• **REQUIREMENT**
Would you restate the entries below exactly, keeping every line?

⁂

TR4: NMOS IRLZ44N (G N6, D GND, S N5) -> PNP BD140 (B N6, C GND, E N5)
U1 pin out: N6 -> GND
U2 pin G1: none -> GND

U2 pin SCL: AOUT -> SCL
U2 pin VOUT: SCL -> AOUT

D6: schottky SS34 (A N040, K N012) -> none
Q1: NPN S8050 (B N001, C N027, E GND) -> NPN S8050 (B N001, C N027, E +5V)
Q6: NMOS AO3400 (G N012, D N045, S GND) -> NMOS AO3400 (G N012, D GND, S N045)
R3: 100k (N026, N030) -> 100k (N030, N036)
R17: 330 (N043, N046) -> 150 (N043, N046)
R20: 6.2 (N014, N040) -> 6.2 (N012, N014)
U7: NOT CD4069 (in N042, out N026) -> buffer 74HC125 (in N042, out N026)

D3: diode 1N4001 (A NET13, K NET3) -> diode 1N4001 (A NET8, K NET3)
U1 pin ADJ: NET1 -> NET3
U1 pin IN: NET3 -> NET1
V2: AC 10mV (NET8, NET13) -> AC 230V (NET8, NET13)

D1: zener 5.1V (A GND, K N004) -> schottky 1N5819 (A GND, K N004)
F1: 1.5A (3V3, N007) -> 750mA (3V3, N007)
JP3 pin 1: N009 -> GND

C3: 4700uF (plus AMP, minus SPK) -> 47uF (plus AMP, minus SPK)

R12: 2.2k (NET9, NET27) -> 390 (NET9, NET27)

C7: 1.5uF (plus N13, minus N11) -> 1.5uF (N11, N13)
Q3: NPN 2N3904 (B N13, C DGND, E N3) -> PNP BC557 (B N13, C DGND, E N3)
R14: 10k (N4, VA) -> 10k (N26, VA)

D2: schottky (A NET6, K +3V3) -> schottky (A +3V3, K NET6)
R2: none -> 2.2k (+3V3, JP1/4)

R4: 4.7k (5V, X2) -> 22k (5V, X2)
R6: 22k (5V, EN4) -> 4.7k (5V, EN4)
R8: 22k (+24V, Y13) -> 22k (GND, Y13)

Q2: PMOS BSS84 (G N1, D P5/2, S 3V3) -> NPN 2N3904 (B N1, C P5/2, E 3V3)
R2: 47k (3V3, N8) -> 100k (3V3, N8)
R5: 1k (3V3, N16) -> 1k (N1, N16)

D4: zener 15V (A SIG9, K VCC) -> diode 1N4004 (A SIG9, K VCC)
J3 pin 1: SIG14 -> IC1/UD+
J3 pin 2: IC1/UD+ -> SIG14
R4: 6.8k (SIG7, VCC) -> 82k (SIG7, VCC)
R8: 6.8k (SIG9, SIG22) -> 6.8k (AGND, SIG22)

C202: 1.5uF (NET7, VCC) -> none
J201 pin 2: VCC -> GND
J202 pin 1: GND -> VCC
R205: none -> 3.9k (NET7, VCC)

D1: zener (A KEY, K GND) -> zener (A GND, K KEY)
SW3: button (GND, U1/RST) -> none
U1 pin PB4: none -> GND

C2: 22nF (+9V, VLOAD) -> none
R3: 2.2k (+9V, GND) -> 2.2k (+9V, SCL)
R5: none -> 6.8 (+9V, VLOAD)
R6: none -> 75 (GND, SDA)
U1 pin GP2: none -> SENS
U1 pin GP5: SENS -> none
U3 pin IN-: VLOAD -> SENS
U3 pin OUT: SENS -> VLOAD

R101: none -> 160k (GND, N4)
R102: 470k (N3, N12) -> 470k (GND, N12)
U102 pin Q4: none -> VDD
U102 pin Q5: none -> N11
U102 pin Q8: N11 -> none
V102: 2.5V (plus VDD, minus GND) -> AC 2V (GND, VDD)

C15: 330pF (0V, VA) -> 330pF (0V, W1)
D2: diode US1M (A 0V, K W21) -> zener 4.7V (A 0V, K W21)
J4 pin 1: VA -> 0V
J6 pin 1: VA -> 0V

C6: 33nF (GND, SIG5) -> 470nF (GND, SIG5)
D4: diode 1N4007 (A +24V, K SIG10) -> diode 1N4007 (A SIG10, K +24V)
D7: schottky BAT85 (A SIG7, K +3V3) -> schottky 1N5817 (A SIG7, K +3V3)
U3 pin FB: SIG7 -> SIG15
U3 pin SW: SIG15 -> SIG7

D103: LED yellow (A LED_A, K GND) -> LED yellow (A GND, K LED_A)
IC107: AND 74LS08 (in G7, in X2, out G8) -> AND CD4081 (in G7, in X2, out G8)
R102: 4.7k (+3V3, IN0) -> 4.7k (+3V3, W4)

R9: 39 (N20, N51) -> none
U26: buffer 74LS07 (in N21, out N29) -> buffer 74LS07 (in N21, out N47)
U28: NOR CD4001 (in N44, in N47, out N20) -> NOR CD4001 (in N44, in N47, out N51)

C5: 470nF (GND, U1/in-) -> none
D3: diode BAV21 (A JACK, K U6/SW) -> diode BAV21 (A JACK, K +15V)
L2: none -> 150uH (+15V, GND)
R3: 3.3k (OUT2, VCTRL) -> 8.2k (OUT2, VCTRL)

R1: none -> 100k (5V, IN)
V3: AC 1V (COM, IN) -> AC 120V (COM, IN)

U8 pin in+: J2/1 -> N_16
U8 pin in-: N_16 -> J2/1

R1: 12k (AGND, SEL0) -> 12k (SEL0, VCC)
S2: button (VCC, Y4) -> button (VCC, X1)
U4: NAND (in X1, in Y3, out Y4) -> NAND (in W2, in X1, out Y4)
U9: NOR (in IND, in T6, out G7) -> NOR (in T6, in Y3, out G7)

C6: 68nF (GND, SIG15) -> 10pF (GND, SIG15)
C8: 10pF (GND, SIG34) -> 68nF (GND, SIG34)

⁂

• **WORKED SOLUTION**
TR4: NMOS IRLZ44N (G N6, D GND, S N5) -> PNP BD140 (B N6, C GND, E N5)
U1 pin out: N6 -> GND
U2 pin G1: none -> GND

U2 pin SCL: AOUT -> SCL
U2 pin VOUT: SCL -> AOUT

D6: schottky SS34 (A N040, K N012) -> none
Q1: NPN S8050 (B N001, C N027, E GND) -> NPN S8050 (B N001, C N027, E +5V)
Q6: NMOS AO3400 (G N012, D N045, S GND) -> NMOS AO3400 (G N012, D GND, S N045)
R3: 100k (N026, N030) -> 100k (N030, N036)
R17: 330 (N043, N046) -> 150 (N043, N046)
R20: 6.2 (N014, N040) -> 6.2 (N012, N014)
U7: NOT CD4069 (in N042, out N026) -> buffer 74HC125 (in N042, out N026)

D3: diode 1N4001 (A NET13, K NET3) -> diode 1N4001 (A NET8, K NET3)
U1 pin ADJ: NET1 -> NET3
U1 pin IN: NET3 -> NET1
V2: AC 10mV (NET8, NET13) -> AC 230V (NET8, NET13)

D1: zener 5.1V (A GND, K N004) -> schottky 1N5819 (A GND, K N004)
F1: 1.5A (3V3, N007) -> 750mA (3V3, N007)
JP3 pin 1: N009 -> GND

C3: 4700uF (plus AMP, minus SPK) -> 47uF (plus AMP, minus SPK)

R12: 2.2k (NET9, NET27) -> 390 (NET9, NET27)

C7: 1.5uF (plus N13, minus N11) -> 1.5uF (N11, N13)
Q3: NPN 2N3904 (B N13, C DGND, E N3) -> PNP BC557 (B N13, C DGND, E N3)
R14: 10k (N4, VA) -> 10k (N26, VA)

D2: schottky (A NET6, K +3V3) -> schottky (A +3V3, K NET6)
R2: none -> 2.2k (+3V3, JP1/4)

R4: 4.7k (5V, X2) -> 22k (5V, X2)
R6: 22k (5V, EN4) -> 4.7k (5V, EN4)
R8: 22k (+24V, Y13) -> 22k (GND, Y13)

Q2: PMOS BSS84 (G N1, D P5/2, S 3V3) -> NPN 2N3904 (B N1, C P5/2, E 3V3)
R2: 47k (3V3, N8) -> 100k (3V3, N8)
R5: 1k (3V3, N16) -> 1k (N1, N16)

D4: zener 15V (A SIG9, K VCC) -> diode 1N4004 (A SIG9, K VCC)
J3 pin 1: SIG14 -> IC1/UD+
J3 pin 2: IC1/UD+ -> SIG14
R4: 6.8k (SIG7, VCC) -> 82k (SIG7, VCC)
R8: 6.8k (SIG9, SIG22) -> 6.8k (AGND, SIG22)

C202: 1.5uF (NET7, VCC) -> none
J201 pin 2: VCC -> GND
J202 pin 1: GND -> VCC
R205: none -> 3.9k (NET7, VCC)

D1: zener (A KEY, K GND) -> zener (A GND, K KEY)
SW3: button (GND, U1/RST) -> none
U1 pin PB4: none -> GND

C2: 22nF (+9V, VLOAD) -> none
R3: 2.2k (+9V, GND) -> 2.2k (+9V, SCL)
R5: none -> 6.8 (+9V, VLOAD)
R6: none -> 75 (GND, SDA)
U1 pin GP2: none -> SENS
U1 pin GP5: SENS -> none
U3 pin IN-: VLOAD -> SENS
U3 pin OUT: SENS -> VLOAD

R101: none -> 160k (GND, N4)
R102: 470k (N3, N12) -> 470k (GND, N12)
U102 pin Q4: none -> VDD
U102 pin Q5: none -> N11
U102 pin Q8: N11 -> none
V102: 2.5V (plus VDD, minus GND) -> AC 2V (GND, VDD)

C15: 330pF (0V, VA) -> 330pF (0V, W1)
D2: diode US1M (A 0V, K W21) -> zener 4.7V (A 0V, K W21)
J4 pin 1: VA -> 0V
J6 pin 1: VA -> 0V

C6: 33nF (GND, SIG5) -> 470nF (GND, SIG5)
D4: diode 1N4007 (A +24V, K SIG10) -> diode 1N4007 (A SIG10, K +24V)
D7: schottky BAT85 (A SIG7, K +3V3) -> schottky 1N5817 (A SIG7, K +3V3)
U3 pin FB: SIG7 -> SIG15
U3 pin SW: SIG15 -> SIG7

D103: LED yellow (A LED_A, K GND) -> LED yellow (A GND, K LED_A)
IC107: AND 74LS08 (in G7, in X2, out G8) -> AND CD4081 (in G7, in X2, out G8)
R102: 4.7k (+3V3, IN0) -> 4.7k (+3V3, W4)

R9: 39 (N20, N51) -> none
U26: buffer 74LS07 (in N21, out N29) -> buffer 74LS07 (in N21, out N47)
U28: NOR CD4001 (in N44, in N47, out N20) -> NOR CD4001 (in N44, in N47, out N51)

C5: 470nF (GND, U1/in-) -> none
D3: diode BAV21 (A JACK, K U6/SW) -> diode BAV21 (A JACK, K +15V)
L2: none -> 150uH (+15V, GND)
R3: 3.3k (OUT2, VCTRL) -> 8.2k (OUT2, VCTRL)

R1: none -> 100k (5V, IN)
V3: AC 1V (COM, IN) -> AC 120V (COM, IN)

U8 pin in+: J2/1 -> N_16
U8 pin in-: N_16 -> J2/1

R1: 12k (AGND, SEL0) -> 12k (SEL0, VCC)
S2: button (VCC, Y4) -> button (VCC, X1)
U4: NAND (in X1, in Y3, out Y4) -> NAND (in W2, in X1, out Y4)
U9: NOR (in IND, in T6, out G7) -> NOR (in T6, in Y3, out G7)

C6: 68nF (GND, SIG15) -> 10pF (GND, SIG15)
C8: 10pF (GND, SIG34) -> 68nF (GND, SIG34)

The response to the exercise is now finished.